[[ Available data open ]]
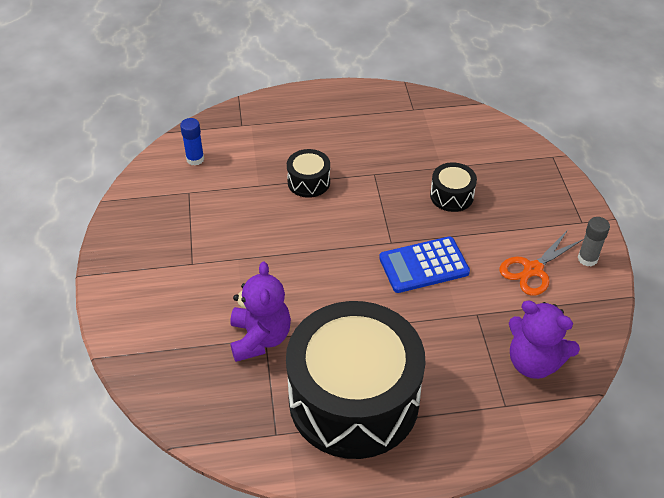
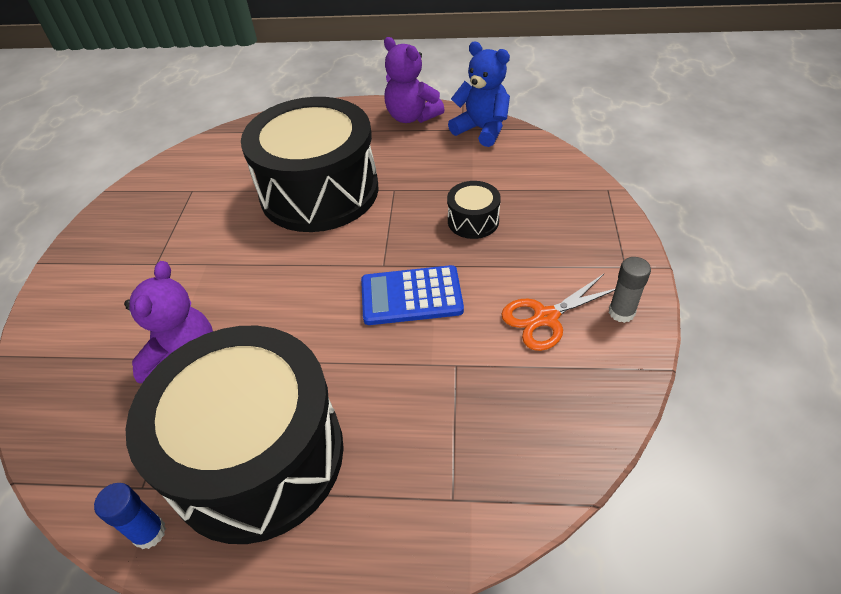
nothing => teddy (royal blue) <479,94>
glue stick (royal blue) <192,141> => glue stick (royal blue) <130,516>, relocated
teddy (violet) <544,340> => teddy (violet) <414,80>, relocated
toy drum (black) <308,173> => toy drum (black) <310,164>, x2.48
[[ Available data closed ]]
Would you please reproduce every line from the one containing "teddy (violet) <544,340>" through the final line of the listing, and only those lines?

> **Your response**:
teddy (violet) <544,340> => teddy (violet) <414,80>, relocated
toy drum (black) <308,173> => toy drum (black) <310,164>, x2.48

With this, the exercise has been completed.